_TASK TO CARRY OUT_
Retype verbatim the lines of the listing, from the very first through the line with "Someone took away the rose-pink tall".

++++

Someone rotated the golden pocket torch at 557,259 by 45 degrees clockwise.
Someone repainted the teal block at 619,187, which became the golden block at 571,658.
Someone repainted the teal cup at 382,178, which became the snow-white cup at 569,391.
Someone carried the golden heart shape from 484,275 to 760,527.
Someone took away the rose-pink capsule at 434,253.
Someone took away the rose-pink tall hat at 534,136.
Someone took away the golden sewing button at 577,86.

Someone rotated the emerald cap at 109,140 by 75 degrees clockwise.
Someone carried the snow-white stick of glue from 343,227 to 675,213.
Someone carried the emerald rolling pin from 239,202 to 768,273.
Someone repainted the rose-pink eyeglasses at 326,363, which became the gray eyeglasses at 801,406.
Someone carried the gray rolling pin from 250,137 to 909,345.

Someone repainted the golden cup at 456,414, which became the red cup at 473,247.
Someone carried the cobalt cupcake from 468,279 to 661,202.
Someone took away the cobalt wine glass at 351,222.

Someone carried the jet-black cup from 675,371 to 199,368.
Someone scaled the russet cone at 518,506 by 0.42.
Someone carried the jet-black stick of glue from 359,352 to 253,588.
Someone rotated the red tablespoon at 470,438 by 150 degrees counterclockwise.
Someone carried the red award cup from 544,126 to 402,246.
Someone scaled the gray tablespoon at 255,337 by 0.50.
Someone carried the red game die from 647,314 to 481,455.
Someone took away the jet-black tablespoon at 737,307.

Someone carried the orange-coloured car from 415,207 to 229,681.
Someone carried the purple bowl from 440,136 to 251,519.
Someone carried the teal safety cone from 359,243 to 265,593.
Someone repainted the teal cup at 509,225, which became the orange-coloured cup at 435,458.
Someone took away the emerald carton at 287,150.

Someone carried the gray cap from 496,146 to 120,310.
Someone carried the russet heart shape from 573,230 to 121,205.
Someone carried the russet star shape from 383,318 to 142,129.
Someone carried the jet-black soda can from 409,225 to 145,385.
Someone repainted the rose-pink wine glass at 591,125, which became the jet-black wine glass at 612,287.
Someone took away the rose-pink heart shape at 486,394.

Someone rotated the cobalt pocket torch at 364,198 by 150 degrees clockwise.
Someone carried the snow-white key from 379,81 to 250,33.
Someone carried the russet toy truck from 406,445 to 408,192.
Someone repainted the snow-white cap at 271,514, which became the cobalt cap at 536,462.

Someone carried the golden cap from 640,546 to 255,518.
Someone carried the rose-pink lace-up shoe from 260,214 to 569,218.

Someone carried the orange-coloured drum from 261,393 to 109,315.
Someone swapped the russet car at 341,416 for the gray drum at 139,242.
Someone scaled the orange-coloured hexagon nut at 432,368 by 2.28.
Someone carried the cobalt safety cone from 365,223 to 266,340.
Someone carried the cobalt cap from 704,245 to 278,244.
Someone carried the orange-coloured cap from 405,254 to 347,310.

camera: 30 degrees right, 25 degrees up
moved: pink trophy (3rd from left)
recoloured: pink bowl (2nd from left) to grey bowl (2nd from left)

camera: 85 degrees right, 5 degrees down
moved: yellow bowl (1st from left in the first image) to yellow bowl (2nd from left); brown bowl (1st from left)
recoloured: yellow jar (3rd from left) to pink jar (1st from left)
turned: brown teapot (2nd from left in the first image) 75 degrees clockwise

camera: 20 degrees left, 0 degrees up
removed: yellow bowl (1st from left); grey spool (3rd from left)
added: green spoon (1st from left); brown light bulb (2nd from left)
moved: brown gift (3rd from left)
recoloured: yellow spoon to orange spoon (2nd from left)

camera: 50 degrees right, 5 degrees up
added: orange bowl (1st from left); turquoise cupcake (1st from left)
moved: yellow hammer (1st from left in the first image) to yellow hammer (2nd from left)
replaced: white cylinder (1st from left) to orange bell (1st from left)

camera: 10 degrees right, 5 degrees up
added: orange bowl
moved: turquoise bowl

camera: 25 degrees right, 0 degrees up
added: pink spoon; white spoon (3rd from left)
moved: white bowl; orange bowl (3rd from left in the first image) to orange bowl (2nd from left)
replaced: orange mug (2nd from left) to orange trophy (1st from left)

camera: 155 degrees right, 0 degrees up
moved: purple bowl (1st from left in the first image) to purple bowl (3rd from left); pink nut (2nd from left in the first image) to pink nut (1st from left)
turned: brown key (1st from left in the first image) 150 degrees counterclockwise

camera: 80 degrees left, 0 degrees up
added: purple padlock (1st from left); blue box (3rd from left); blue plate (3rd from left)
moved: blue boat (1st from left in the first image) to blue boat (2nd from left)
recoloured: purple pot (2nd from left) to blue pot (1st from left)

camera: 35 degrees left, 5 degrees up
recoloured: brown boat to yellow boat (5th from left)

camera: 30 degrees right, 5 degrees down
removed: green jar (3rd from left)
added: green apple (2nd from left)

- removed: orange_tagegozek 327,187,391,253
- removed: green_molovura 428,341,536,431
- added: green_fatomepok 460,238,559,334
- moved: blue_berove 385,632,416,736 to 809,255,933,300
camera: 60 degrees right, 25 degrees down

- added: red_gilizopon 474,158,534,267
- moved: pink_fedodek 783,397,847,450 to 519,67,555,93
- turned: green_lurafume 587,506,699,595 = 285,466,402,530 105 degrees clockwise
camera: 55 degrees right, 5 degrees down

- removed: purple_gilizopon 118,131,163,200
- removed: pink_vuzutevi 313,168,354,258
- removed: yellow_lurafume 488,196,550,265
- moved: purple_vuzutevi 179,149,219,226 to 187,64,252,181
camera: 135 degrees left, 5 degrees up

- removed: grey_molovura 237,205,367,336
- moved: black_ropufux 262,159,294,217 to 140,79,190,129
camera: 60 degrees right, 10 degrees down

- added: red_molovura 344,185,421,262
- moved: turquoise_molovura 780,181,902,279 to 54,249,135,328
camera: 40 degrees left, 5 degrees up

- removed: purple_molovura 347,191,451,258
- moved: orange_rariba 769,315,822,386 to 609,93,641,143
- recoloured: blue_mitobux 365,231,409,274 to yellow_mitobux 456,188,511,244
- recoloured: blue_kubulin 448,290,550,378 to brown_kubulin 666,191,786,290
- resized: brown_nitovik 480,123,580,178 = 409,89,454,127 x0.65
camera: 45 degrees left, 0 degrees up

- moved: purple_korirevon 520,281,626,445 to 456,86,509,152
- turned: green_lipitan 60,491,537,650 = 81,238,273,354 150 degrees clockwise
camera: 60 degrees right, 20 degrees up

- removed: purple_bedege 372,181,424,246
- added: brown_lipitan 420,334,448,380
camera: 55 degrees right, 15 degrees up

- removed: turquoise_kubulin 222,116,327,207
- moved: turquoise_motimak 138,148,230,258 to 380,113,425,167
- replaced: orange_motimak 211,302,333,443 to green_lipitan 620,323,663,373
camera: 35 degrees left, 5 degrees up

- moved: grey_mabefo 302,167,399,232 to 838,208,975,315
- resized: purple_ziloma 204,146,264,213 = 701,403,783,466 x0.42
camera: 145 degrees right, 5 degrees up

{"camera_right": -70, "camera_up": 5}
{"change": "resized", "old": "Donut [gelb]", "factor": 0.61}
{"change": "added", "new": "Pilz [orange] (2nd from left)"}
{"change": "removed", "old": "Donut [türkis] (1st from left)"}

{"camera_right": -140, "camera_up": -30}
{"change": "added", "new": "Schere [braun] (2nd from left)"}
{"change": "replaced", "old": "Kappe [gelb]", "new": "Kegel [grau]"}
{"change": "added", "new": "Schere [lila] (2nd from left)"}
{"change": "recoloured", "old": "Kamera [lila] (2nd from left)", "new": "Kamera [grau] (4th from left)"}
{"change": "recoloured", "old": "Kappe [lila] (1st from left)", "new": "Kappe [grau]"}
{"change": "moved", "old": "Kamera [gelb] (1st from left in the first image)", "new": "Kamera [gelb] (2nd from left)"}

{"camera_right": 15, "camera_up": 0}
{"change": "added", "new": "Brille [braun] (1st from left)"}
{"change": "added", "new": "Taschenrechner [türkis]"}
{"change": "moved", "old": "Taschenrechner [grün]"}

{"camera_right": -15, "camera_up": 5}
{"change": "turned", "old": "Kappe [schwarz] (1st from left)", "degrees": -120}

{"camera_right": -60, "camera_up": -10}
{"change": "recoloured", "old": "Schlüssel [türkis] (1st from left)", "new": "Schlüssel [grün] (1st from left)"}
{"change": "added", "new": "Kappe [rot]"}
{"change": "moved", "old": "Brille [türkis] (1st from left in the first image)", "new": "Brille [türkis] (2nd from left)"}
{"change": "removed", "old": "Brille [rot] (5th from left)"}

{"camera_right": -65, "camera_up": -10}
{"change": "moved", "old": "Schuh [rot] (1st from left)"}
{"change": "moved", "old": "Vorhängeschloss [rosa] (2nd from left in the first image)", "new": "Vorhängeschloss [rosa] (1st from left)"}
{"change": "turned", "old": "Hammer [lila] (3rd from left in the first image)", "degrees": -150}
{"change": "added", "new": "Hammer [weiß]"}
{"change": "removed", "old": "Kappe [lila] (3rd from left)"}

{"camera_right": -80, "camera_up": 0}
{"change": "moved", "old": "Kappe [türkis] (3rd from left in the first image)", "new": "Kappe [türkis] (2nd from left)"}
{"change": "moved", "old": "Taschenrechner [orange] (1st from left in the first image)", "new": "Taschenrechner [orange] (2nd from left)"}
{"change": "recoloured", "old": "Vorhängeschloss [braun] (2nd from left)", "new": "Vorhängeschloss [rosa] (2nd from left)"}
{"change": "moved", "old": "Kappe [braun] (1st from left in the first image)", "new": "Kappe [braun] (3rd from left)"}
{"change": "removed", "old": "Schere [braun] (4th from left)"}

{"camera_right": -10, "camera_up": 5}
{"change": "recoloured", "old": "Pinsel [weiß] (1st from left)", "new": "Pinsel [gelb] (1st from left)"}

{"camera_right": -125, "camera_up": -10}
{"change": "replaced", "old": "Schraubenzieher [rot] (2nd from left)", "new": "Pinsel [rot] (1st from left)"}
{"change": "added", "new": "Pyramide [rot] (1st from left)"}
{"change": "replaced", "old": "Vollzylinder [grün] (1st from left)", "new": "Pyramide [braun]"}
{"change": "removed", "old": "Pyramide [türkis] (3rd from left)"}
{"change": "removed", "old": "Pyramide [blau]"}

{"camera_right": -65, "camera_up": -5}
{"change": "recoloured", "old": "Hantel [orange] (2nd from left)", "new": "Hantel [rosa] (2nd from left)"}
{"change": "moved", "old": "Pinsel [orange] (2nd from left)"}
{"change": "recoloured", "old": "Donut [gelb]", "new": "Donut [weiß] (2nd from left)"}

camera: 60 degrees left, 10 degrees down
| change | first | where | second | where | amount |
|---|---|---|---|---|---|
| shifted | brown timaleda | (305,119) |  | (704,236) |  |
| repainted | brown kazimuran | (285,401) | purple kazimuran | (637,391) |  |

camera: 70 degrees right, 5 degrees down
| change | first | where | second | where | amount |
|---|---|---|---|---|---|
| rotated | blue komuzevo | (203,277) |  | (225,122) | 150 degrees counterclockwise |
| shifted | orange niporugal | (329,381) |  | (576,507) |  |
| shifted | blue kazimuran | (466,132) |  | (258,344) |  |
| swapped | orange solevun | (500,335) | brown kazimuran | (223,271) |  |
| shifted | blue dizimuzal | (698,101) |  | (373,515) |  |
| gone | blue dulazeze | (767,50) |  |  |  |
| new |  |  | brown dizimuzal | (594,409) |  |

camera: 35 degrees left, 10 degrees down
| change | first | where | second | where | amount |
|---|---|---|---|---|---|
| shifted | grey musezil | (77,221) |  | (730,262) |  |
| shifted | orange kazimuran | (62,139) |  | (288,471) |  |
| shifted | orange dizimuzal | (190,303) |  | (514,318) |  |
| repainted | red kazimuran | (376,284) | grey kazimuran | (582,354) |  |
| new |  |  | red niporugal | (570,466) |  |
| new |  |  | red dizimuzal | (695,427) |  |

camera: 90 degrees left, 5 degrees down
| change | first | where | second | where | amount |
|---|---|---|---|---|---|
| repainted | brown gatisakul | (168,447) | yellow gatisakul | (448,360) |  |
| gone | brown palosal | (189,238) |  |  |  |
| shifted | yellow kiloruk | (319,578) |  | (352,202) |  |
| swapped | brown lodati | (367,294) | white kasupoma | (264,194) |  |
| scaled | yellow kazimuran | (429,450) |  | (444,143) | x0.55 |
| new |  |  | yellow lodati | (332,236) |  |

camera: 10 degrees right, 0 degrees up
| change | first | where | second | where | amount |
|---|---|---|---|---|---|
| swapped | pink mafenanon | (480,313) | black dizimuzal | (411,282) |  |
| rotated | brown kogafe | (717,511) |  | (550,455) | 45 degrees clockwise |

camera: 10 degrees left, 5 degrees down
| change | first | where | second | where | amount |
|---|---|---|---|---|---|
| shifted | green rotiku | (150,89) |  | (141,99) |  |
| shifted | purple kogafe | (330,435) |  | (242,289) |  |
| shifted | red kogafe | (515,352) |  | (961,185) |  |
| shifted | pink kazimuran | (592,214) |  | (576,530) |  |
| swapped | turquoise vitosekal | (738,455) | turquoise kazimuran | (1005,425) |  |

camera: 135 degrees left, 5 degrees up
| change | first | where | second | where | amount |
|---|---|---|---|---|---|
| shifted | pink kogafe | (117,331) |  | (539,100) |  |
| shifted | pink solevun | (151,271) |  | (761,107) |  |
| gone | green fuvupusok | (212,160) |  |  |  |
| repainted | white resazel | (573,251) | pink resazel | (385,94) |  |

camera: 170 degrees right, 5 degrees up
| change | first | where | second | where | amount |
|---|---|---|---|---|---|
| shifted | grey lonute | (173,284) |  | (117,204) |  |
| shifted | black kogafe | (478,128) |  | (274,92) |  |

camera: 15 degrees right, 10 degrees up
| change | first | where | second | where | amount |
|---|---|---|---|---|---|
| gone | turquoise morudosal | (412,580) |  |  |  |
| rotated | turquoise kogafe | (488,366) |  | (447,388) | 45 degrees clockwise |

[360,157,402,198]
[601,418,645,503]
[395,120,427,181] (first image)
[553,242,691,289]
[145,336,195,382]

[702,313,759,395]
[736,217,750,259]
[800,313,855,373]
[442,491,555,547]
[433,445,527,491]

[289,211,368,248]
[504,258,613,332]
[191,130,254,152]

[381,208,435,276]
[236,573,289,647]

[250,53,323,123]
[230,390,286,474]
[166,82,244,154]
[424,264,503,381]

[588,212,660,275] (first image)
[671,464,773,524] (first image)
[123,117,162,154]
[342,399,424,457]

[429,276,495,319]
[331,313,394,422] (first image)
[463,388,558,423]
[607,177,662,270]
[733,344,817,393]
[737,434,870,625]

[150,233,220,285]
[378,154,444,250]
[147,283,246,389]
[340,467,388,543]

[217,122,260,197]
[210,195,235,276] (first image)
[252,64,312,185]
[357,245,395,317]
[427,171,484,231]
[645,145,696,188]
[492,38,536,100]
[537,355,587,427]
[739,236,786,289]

++++

_RESPONSE TO THIS EXERCISE_
Someone rotated the golden pocket torch at 557,259 by 45 degrees clockwise.
Someone repainted the teal block at 619,187, which became the golden block at 571,658.
Someone repainted the teal cup at 382,178, which became the snow-white cup at 569,391.
Someone carried the golden heart shape from 484,275 to 760,527.
Someone took away the rose-pink capsule at 434,253.
Someone took away the rose-pink tall hat at 534,136.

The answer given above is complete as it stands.